What you are asked to do —
Please print out the entries below unchanged and skip the images.
====== Data supplied
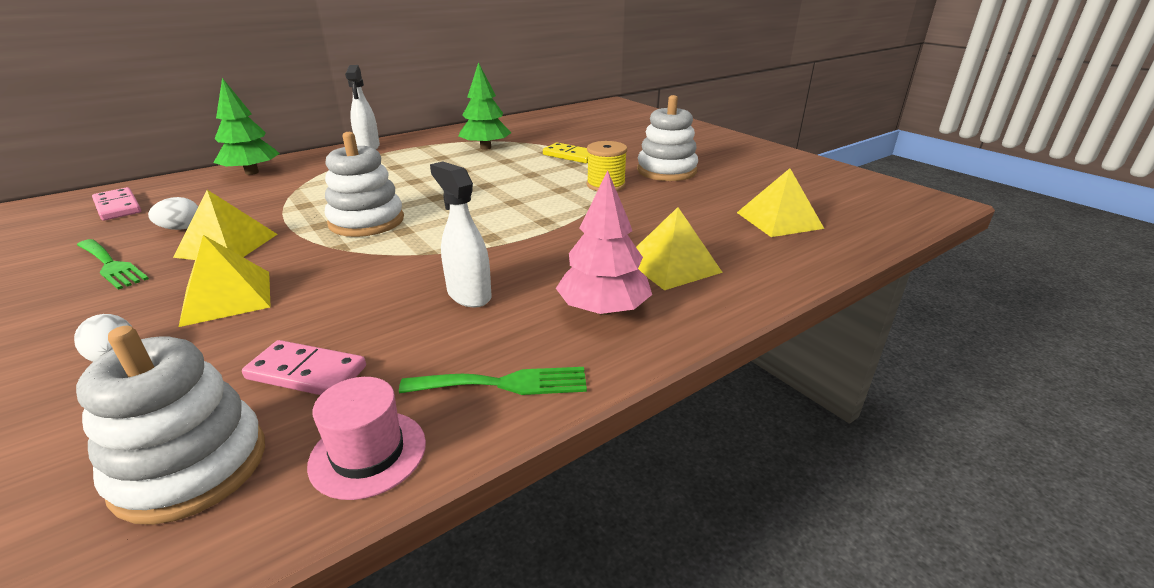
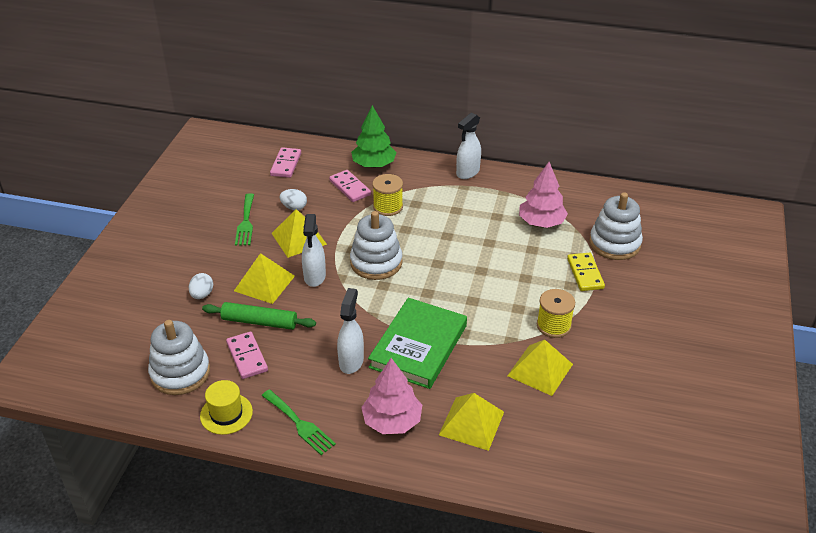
camera: 50 degrees right, 10 degrees up
pink hat [307,377,426,500] -> yellow hat [200,380,253,435]
green tree [458,62,511,150] -> pink tree [519,162,568,228]
white stacking toy [637,95,698,181] -> white stacking toy moved to [589,192,643,260]
yellow pyramid [737,168,824,237] -> yellow pyramid moved to [507,339,573,396]
none -> green rolling pin [202,302,316,330]
none -> white spray bottle [302,214,326,287]
none -> pink domino [329,170,371,202]
none -> green book [368,298,467,389]
none -> yellow spool [372,174,403,216]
============
Exercise response —
camera: 50 degrees right, 10 degrees up
pink hat [307,377,426,500] -> yellow hat [200,380,253,435]
green tree [458,62,511,150] -> pink tree [519,162,568,228]
white stacking toy [637,95,698,181] -> white stacking toy moved to [589,192,643,260]
yellow pyramid [737,168,824,237] -> yellow pyramid moved to [507,339,573,396]
none -> green rolling pin [202,302,316,330]
none -> white spray bottle [302,214,326,287]
none -> pink domino [329,170,371,202]
none -> green book [368,298,467,389]
none -> yellow spool [372,174,403,216]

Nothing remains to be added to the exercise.